**What you will do**
Using the records beneath, say how many lines contain the word "none", without comment.

**Records supplied**
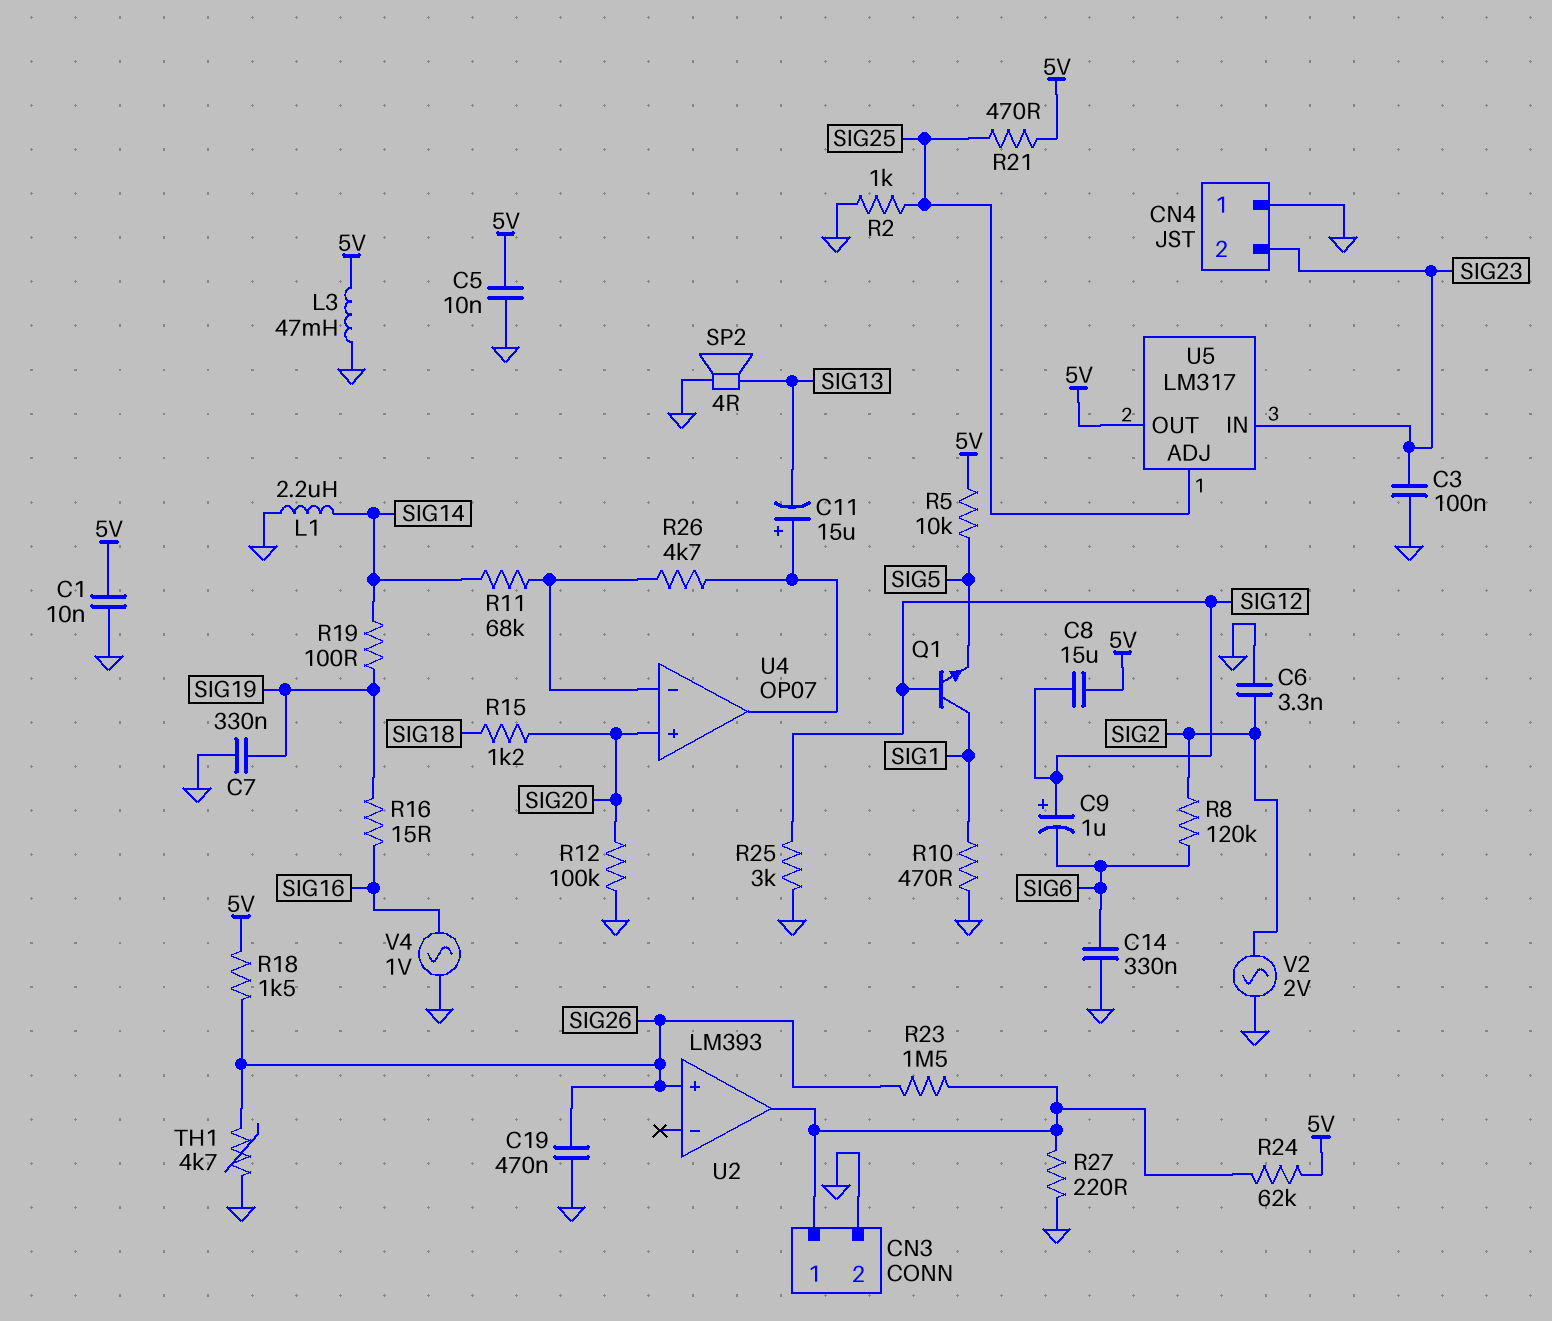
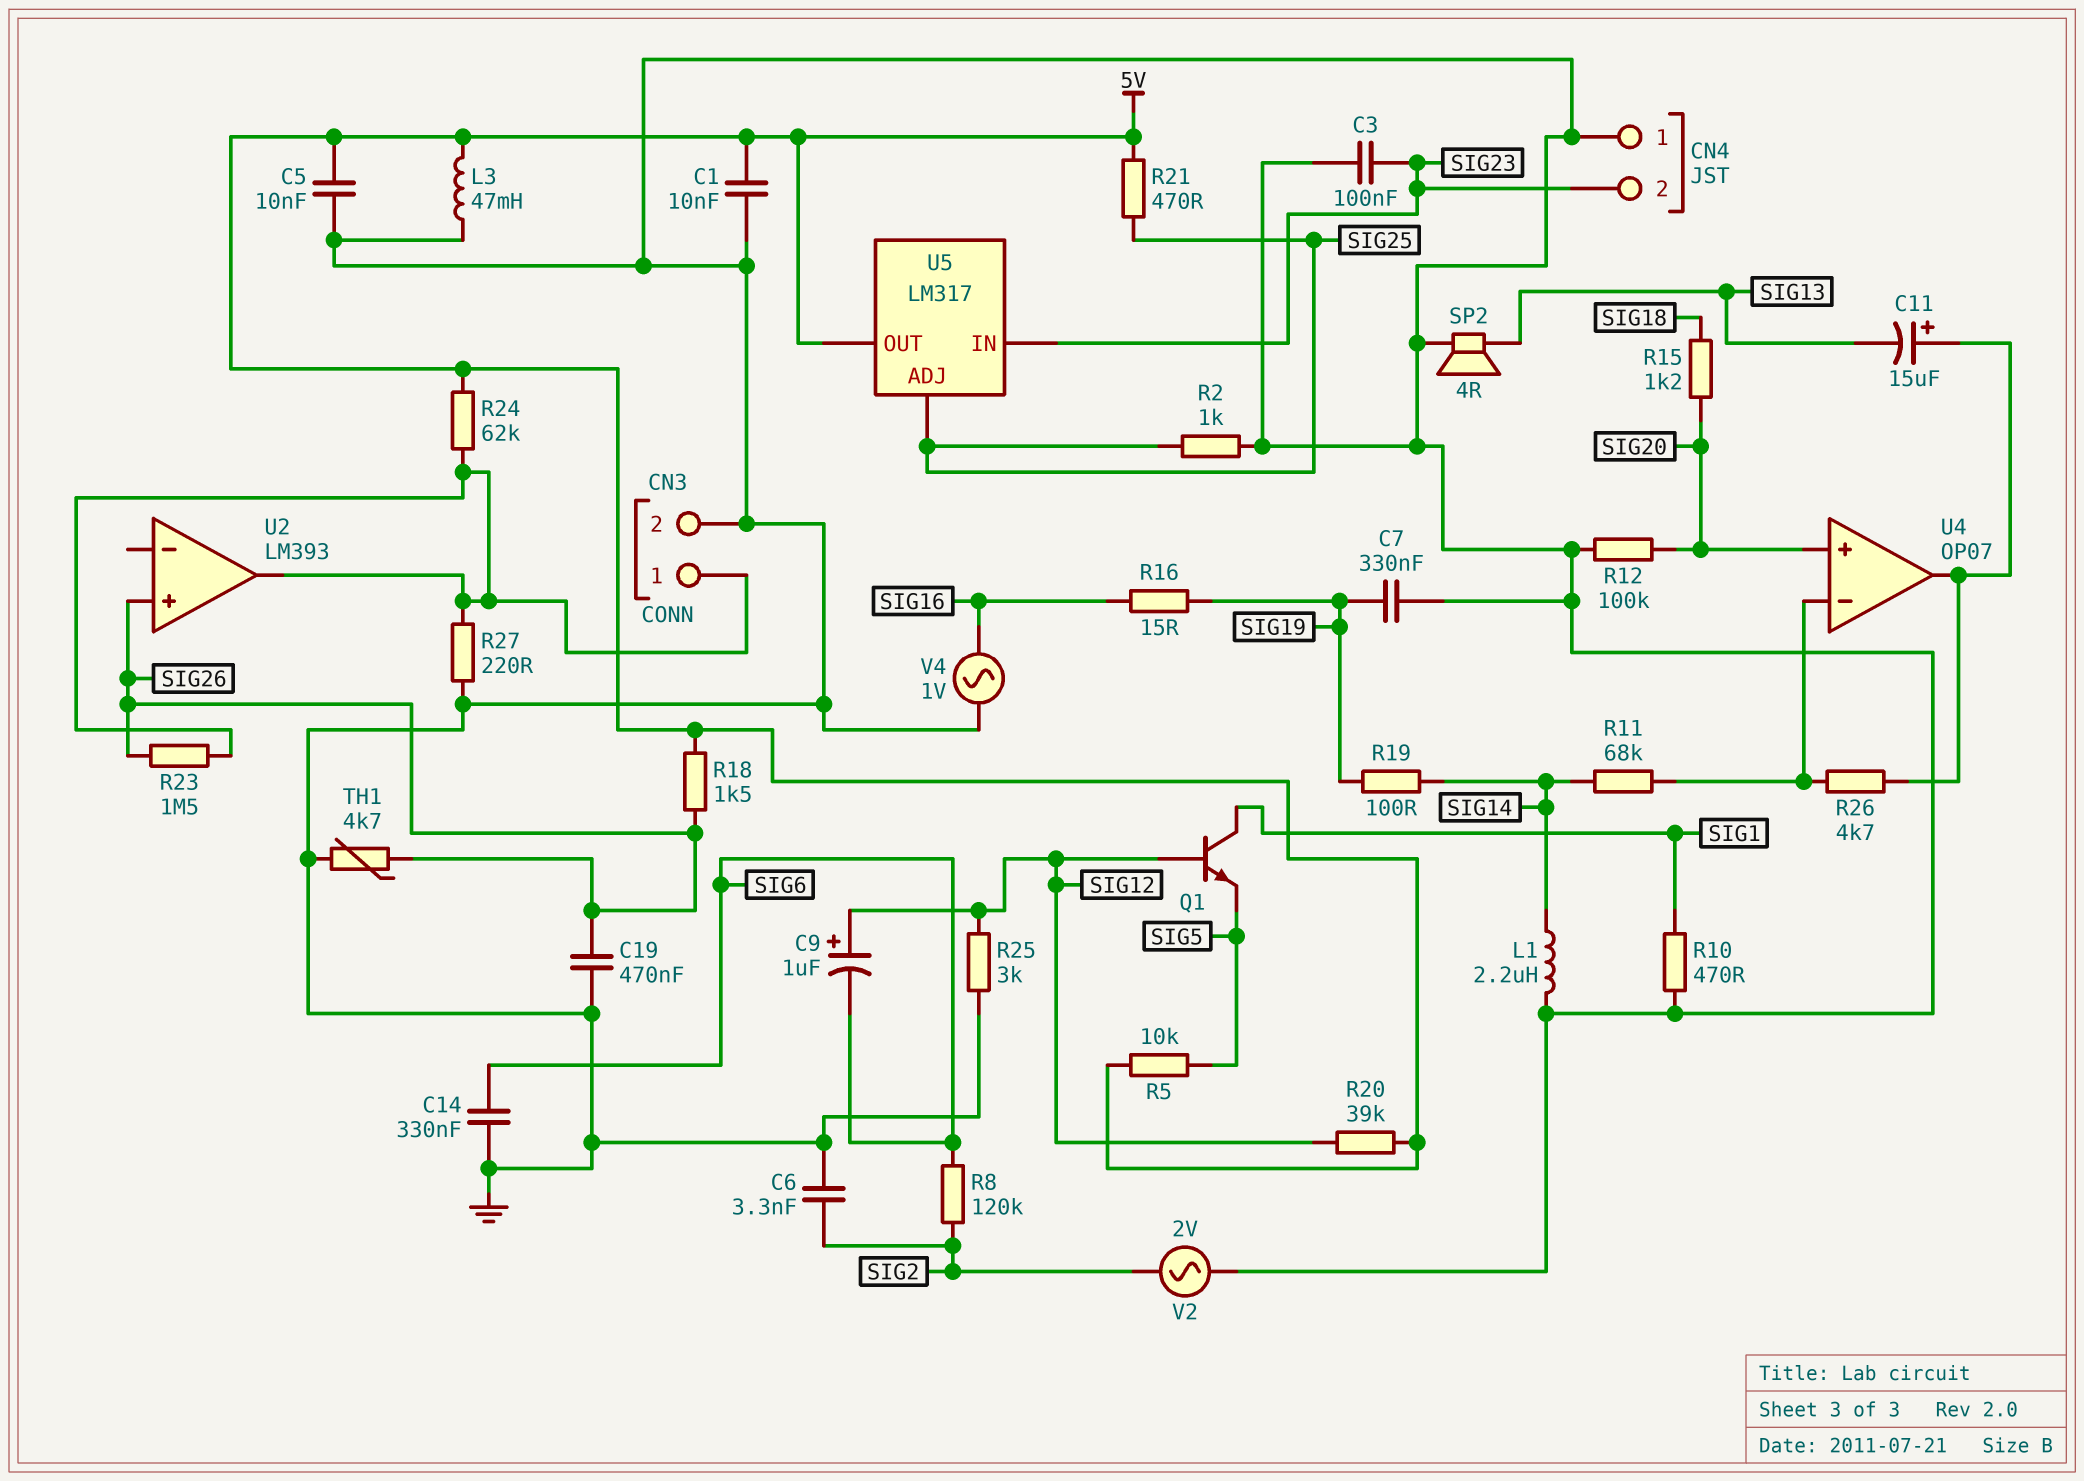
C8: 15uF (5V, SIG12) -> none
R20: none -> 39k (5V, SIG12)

--

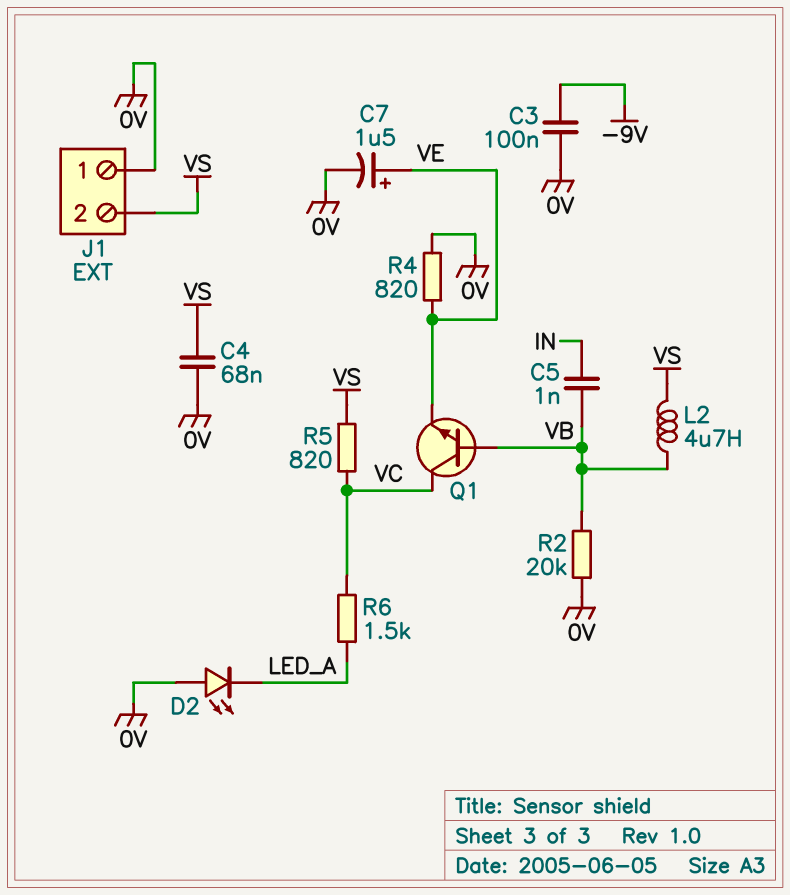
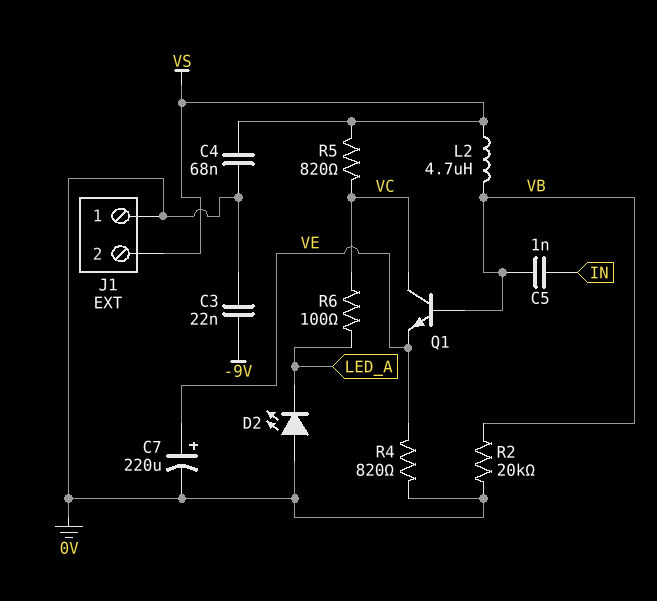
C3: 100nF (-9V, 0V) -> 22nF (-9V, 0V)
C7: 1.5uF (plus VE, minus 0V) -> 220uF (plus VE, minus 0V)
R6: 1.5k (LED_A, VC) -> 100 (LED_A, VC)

**Written response**
2